### WORK INSTRUCTIONS
Omit the pictures, then reproduce every remaining record exactly.

Recorded data
-- Opening Marker --

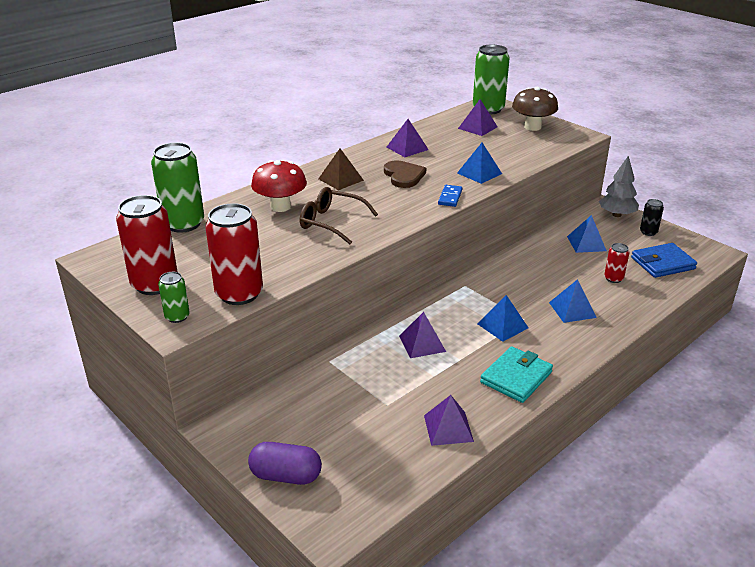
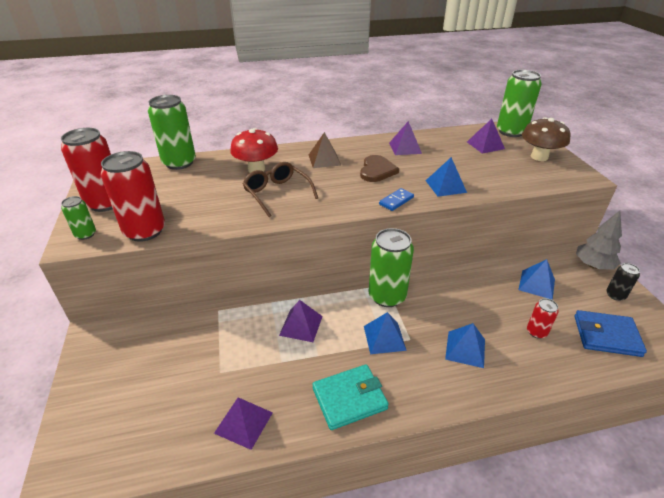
camera: 30 degrees right, 5 degrees up
(286, 476) = (87, 401): purple capsule -> none
(474, 294) = (387, 296): none -> green can

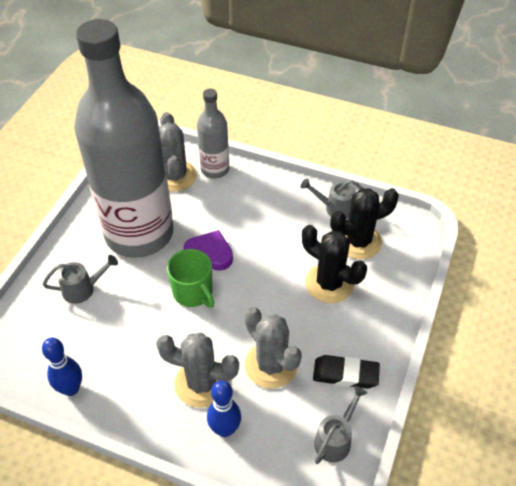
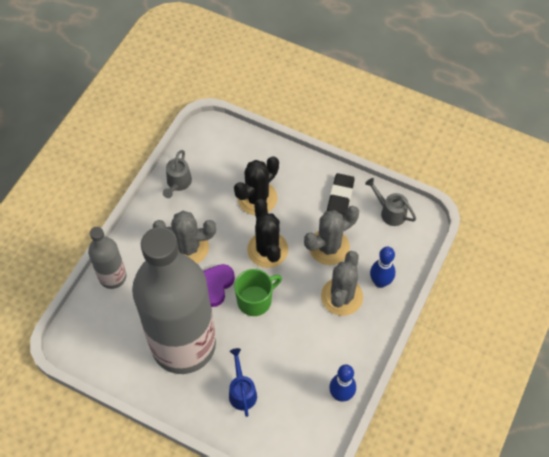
camera: 85 degrees left, 10 degrees up
(83, 289) = (242, 391): grey watering can -> blue watering can
(175, 176) = (115, 313): grey cactus -> grey cactus (188, 248)
(358, 241) = (217, 172): black cactus -> black cactus (267, 250)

-- Closing Marker --

### SOLVED EXERCISE
camera: 30 degrees right, 5 degrees up
(286, 476) = (87, 401): purple capsule -> none
(474, 294) = (387, 296): none -> green can

camera: 85 degrees left, 10 degrees up
(83, 289) = (242, 391): grey watering can -> blue watering can
(175, 176) = (115, 313): grey cactus -> grey cactus (188, 248)
(358, 241) = (217, 172): black cactus -> black cactus (267, 250)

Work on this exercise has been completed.